» **Task statement**
Read through the data below and state how many of its lines contain the word "brick", adding nothing.

----- Data shown

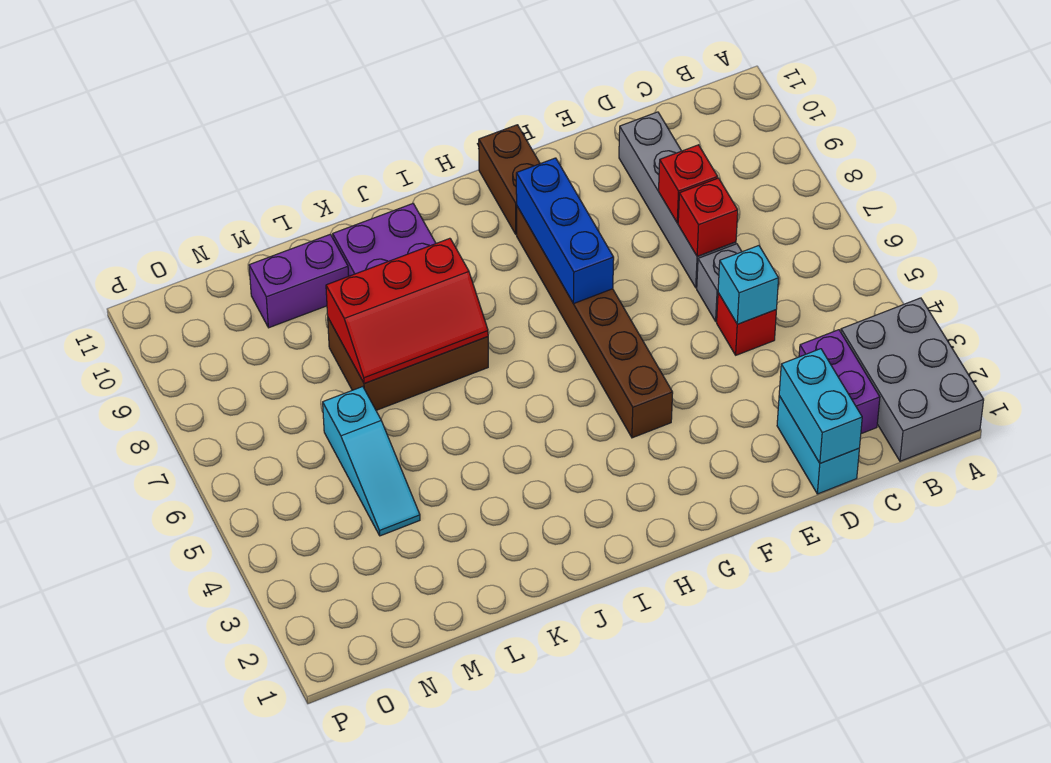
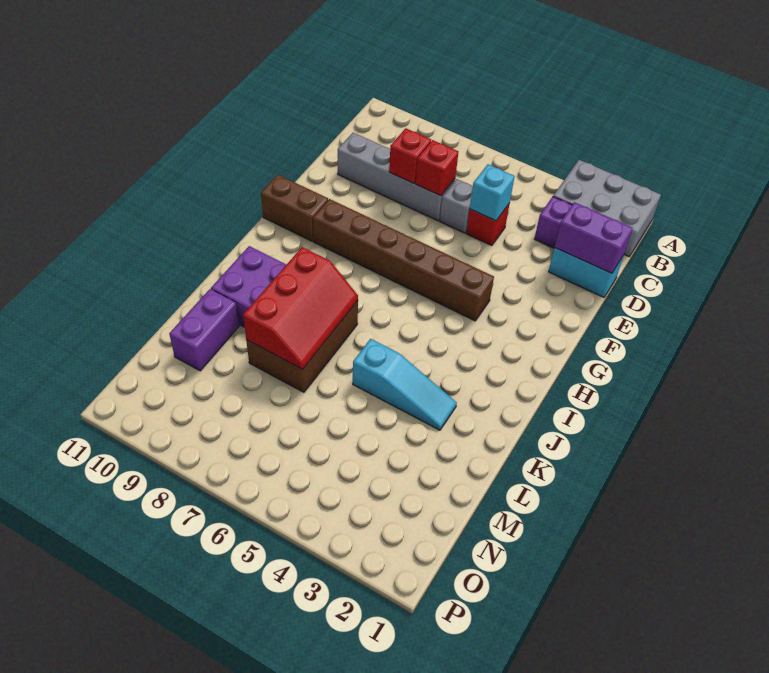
cyan brick D1:D2 level 2 -> purple brick D1:D2 level 2
blue brick G7:G9 level 2 -> none
cyan slope M4:M6 level 1 top 6 -> cyan slope K3:K5 level 1 top 5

----------

» **Exercise solution**
2